> Instructions to follow
Any images in the records should be skipped; transcribe the rest exactly.
--- Dataset ---
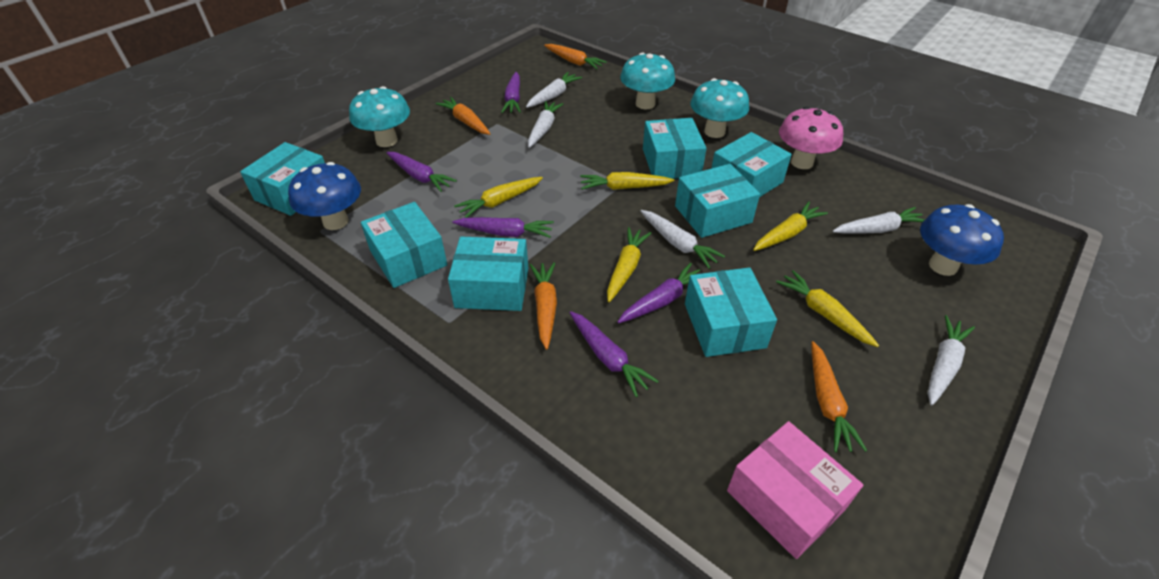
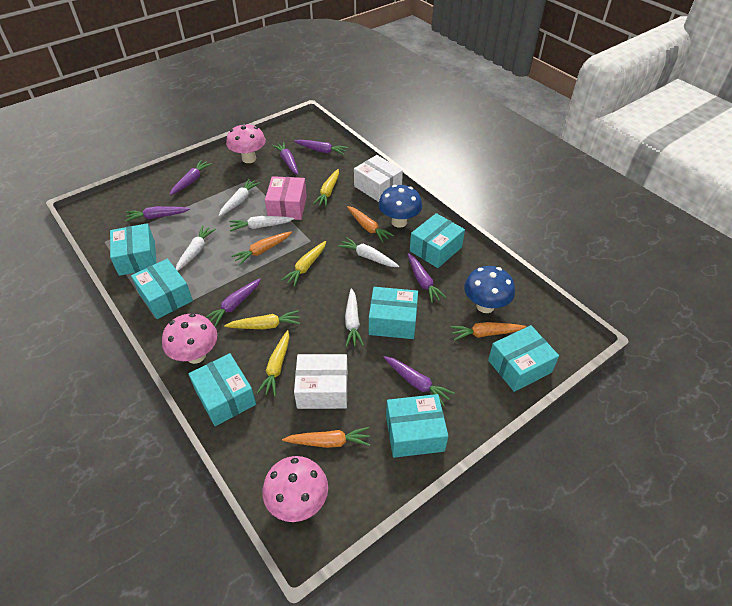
pink mushroom: 1 -> 3
purple carrot: 5 -> 7
turquoise mushroom: 3 -> 0
white box: 0 -> 2
yellow carrot: 5 -> 4

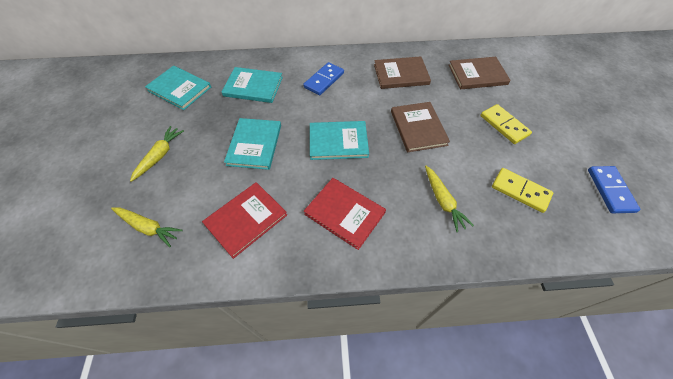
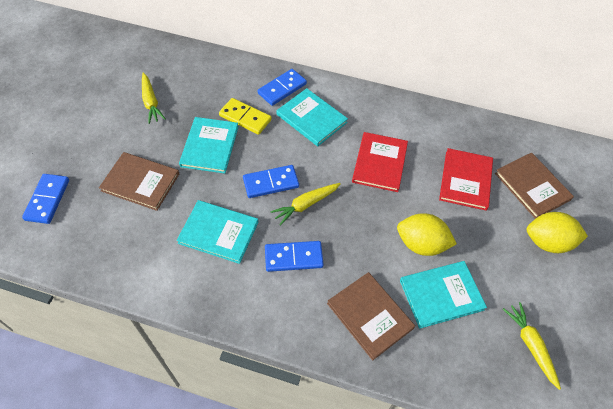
blue domino: 2 -> 4
yellow domino: 2 -> 1
yellow lemon: 0 -> 2

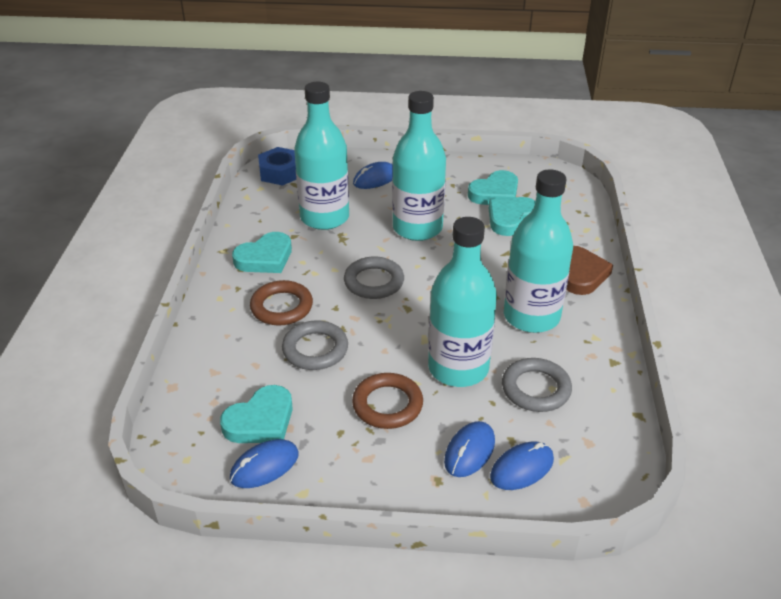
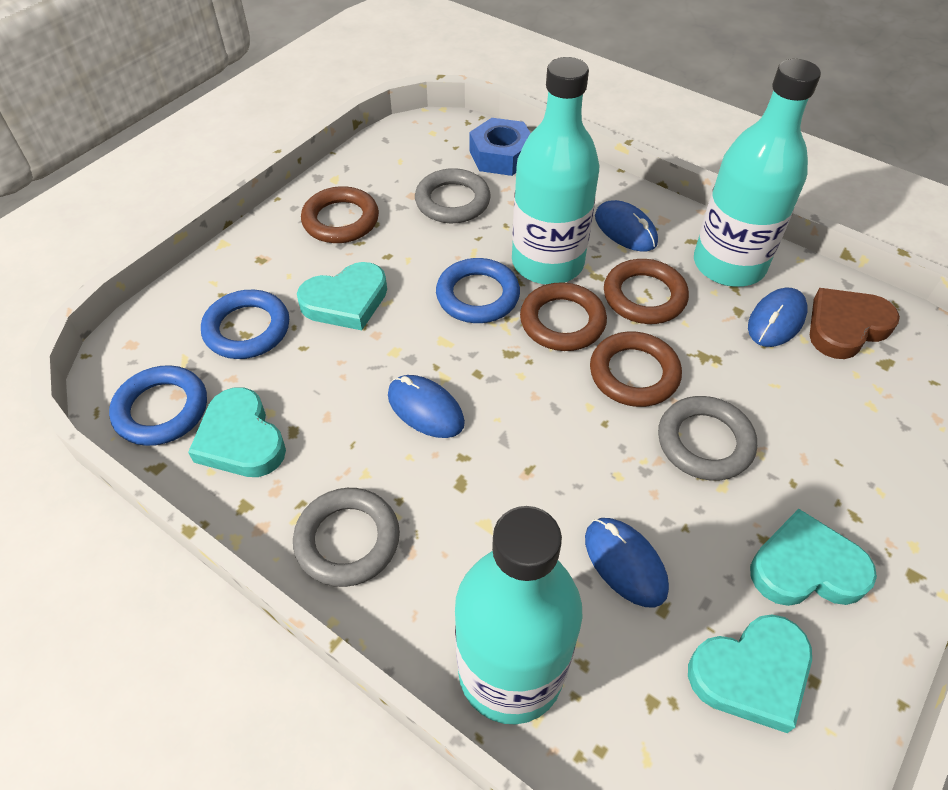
blue ring: 0 -> 3
brown ring: 2 -> 4
turquoise bottle: 4 -> 3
---
> Task output
pink mushroom: 1 -> 3
purple carrot: 5 -> 7
turquoise mushroom: 3 -> 0
white box: 0 -> 2
yellow carrot: 5 -> 4

blue domino: 2 -> 4
yellow domino: 2 -> 1
yellow lemon: 0 -> 2

blue ring: 0 -> 3
brown ring: 2 -> 4
turquoise bottle: 4 -> 3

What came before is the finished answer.